Data to use:
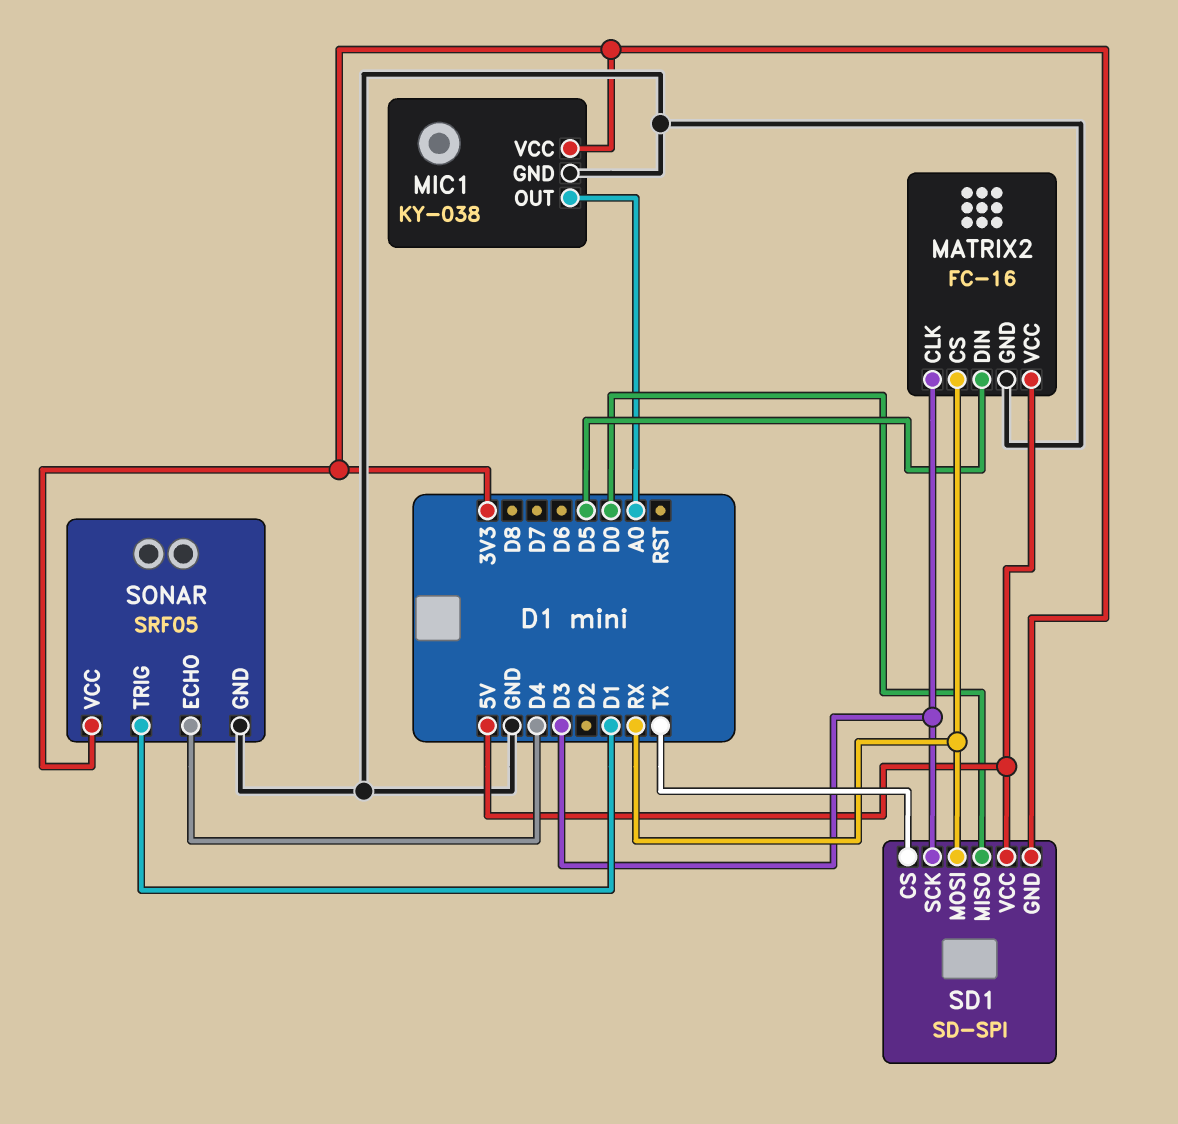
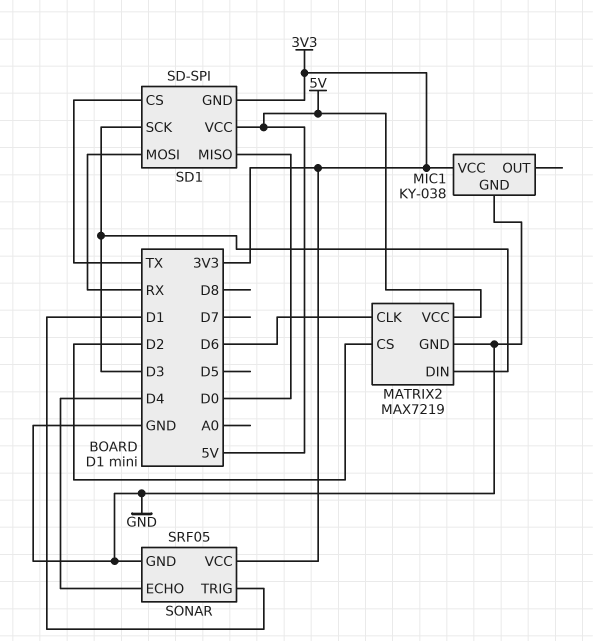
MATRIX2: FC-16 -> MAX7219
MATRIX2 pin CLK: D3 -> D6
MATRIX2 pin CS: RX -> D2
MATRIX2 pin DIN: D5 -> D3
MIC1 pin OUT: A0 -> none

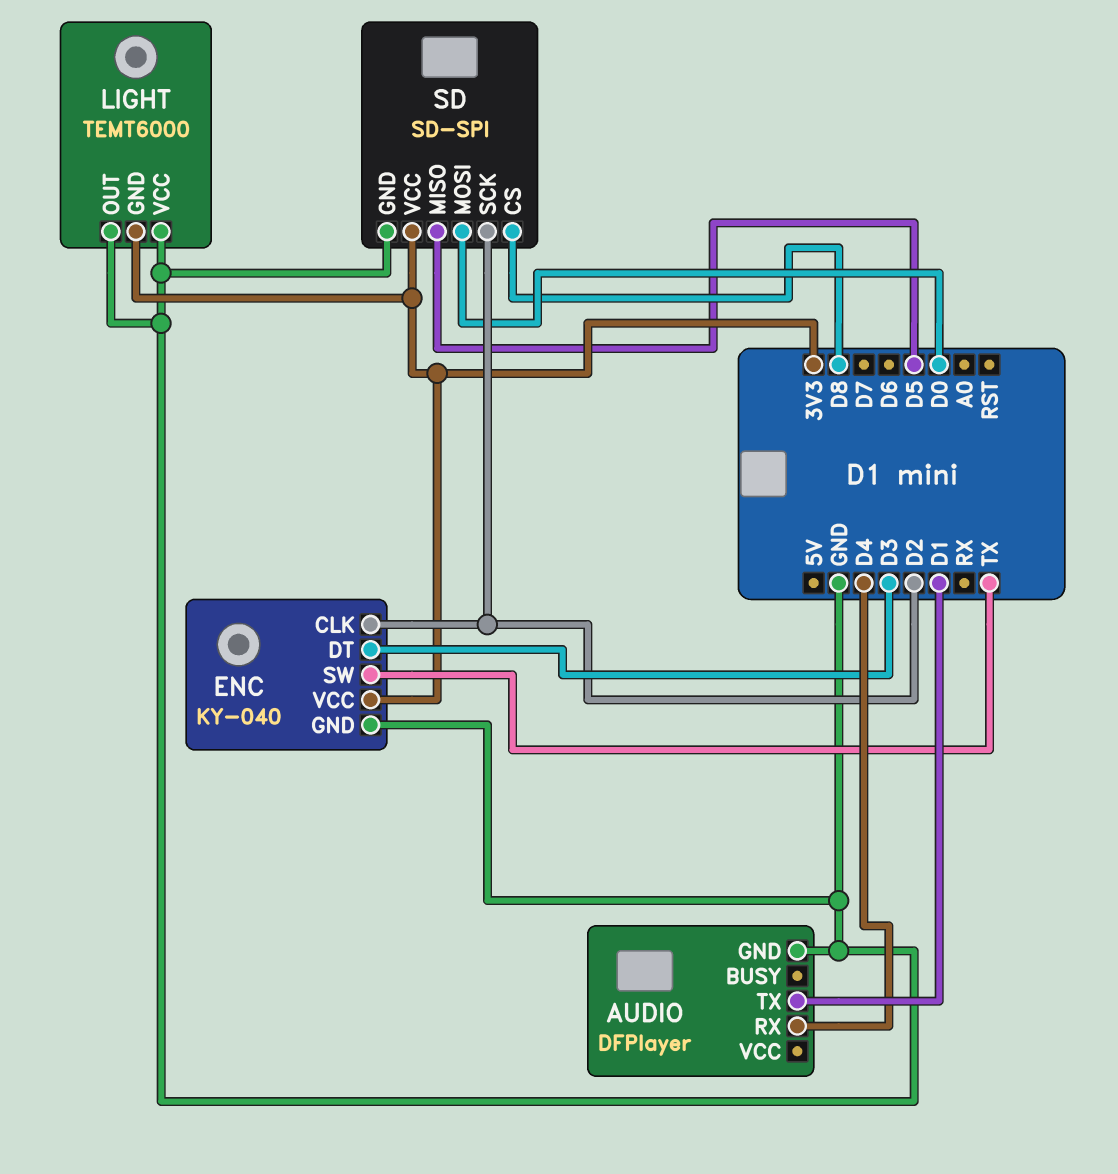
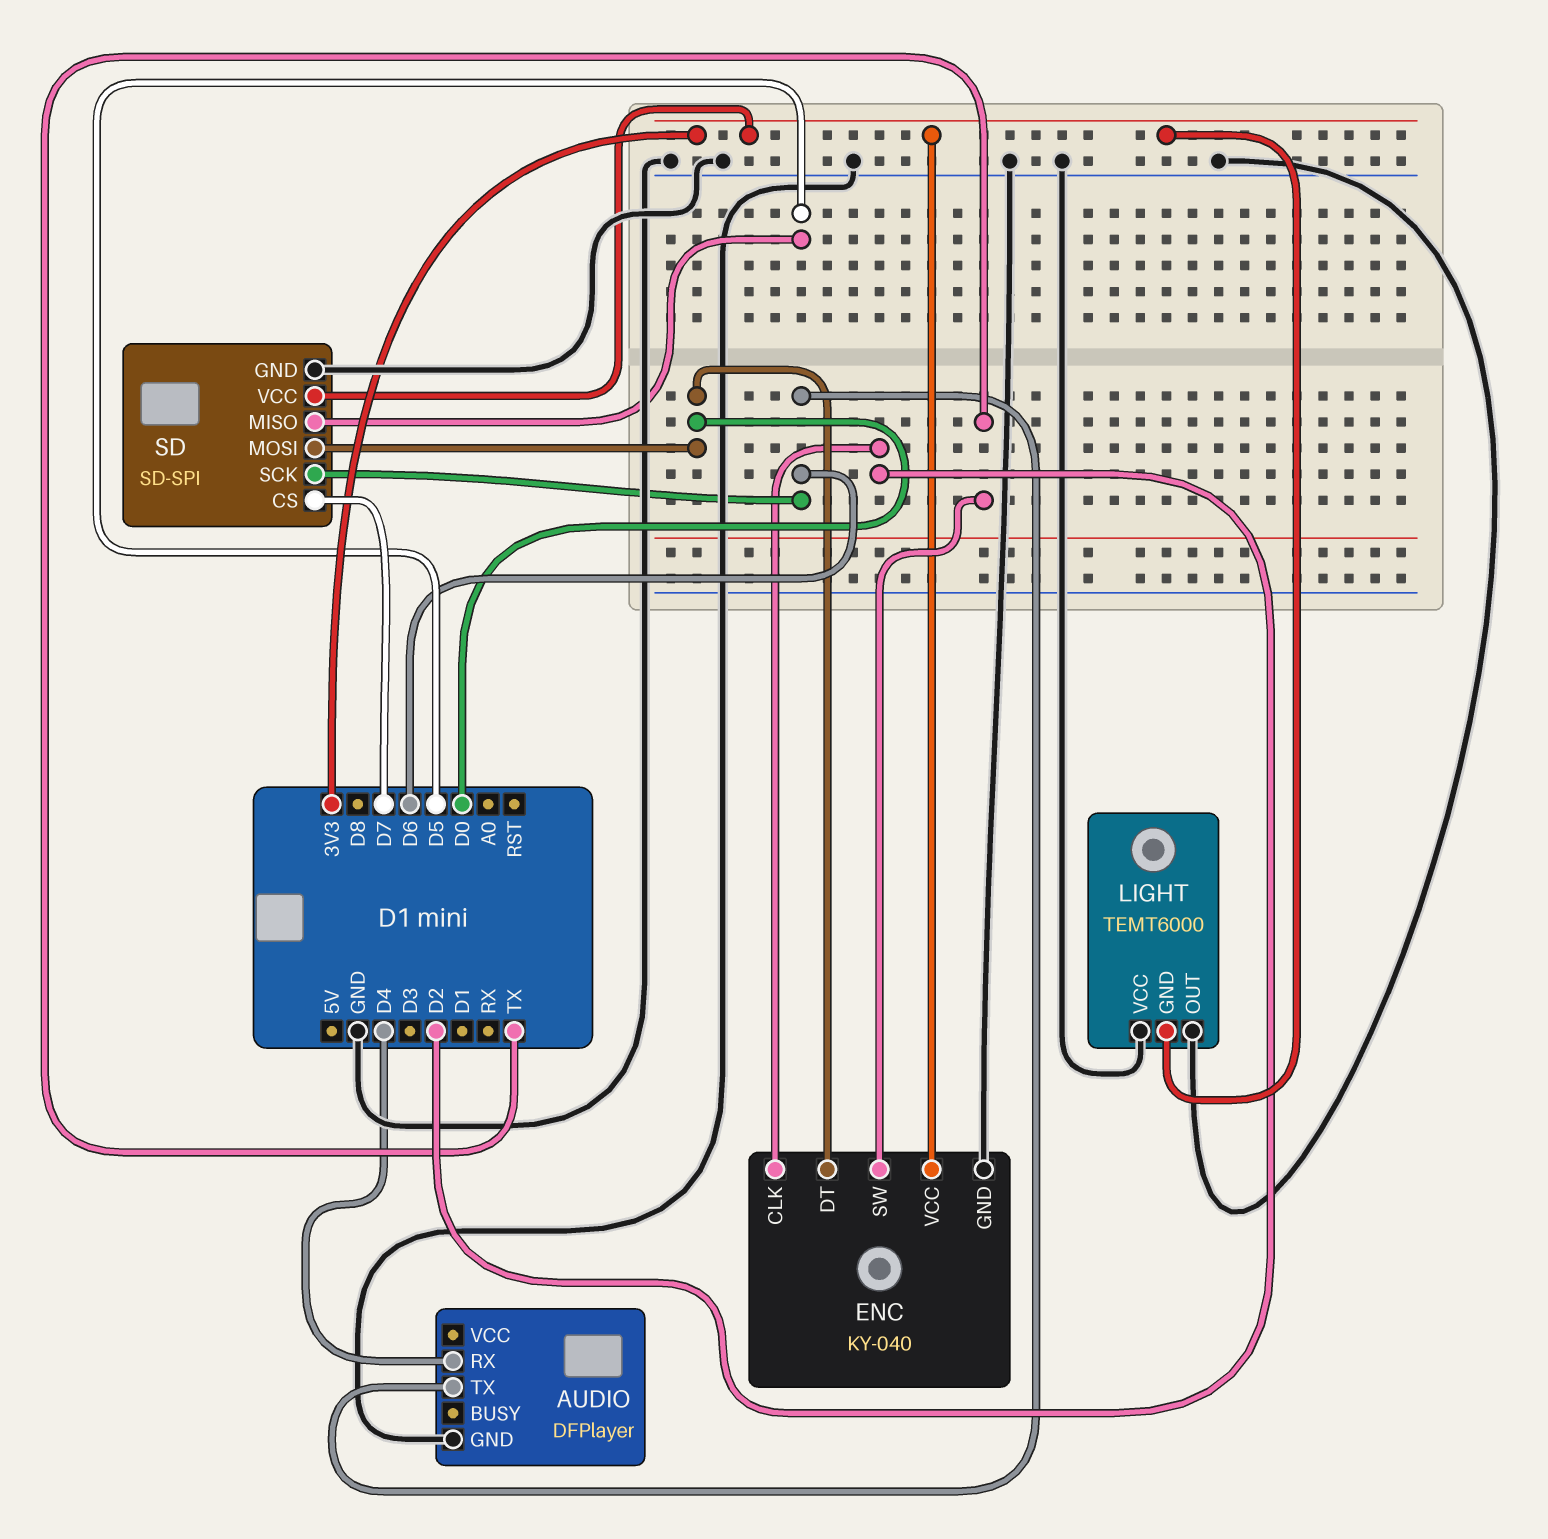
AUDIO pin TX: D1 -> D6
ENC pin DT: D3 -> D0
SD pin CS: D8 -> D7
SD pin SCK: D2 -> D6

Problem description:
Copy each line above precisely, dropping the pictures.

Result:
MATRIX2: FC-16 -> MAX7219
MATRIX2 pin CLK: D3 -> D6
MATRIX2 pin CS: RX -> D2
MATRIX2 pin DIN: D5 -> D3
MIC1 pin OUT: A0 -> none

AUDIO pin TX: D1 -> D6
ENC pin DT: D3 -> D0
SD pin CS: D8 -> D7
SD pin SCK: D2 -> D6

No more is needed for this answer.